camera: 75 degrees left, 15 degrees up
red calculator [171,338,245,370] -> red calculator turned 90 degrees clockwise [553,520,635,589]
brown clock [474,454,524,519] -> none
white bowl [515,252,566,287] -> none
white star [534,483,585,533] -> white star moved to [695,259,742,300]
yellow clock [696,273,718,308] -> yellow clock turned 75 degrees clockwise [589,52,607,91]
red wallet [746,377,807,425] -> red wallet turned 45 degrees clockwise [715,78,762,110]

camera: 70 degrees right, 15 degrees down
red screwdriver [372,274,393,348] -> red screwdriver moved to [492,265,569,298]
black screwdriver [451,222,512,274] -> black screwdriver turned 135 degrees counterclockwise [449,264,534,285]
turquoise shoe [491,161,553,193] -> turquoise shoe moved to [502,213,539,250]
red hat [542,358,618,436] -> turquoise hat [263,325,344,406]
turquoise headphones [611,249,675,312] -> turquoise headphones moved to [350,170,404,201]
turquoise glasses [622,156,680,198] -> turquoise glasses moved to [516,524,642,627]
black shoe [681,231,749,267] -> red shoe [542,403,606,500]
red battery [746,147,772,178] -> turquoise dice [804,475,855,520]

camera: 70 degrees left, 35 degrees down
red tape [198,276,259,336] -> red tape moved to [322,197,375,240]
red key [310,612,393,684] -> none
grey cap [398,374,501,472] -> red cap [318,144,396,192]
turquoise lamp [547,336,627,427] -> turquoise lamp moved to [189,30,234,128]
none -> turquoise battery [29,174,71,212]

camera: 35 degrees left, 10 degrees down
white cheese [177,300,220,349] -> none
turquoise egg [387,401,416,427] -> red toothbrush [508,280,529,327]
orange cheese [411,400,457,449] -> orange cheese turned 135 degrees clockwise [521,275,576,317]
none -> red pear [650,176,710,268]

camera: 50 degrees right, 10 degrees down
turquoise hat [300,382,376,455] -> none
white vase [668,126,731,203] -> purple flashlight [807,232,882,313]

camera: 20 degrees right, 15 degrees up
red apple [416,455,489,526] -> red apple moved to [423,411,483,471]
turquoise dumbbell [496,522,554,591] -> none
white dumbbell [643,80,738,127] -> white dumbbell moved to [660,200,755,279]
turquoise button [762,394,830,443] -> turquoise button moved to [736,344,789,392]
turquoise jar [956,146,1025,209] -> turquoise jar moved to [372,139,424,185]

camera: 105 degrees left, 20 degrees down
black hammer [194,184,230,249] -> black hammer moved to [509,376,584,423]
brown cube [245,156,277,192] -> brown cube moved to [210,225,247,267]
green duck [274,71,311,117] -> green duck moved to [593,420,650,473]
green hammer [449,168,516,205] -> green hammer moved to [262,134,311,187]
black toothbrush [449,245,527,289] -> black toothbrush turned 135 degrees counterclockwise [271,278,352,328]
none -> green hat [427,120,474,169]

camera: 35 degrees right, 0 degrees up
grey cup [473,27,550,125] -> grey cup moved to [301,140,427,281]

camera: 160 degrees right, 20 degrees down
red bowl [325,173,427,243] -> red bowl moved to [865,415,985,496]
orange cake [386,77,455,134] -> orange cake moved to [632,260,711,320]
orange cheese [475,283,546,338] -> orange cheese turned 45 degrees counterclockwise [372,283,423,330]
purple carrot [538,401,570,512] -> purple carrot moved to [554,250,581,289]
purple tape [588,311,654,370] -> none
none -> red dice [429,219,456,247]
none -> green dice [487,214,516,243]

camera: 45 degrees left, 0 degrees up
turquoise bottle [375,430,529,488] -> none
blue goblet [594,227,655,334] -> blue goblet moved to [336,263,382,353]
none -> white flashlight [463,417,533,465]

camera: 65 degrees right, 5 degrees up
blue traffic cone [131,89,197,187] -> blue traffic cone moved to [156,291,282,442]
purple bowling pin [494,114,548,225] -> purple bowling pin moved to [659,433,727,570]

To-do item
Scan the entries above for the word "black", then copy every line in which it occurs.

Result of the exercise
black screwdriver [451,222,512,274] -> black screwdriver turned 135 degrees counterclockwise [449,264,534,285]
black shoe [681,231,749,267] -> red shoe [542,403,606,500]
black hammer [194,184,230,249] -> black hammer moved to [509,376,584,423]
black toothbrush [449,245,527,289] -> black toothbrush turned 135 degrees counterclockwise [271,278,352,328]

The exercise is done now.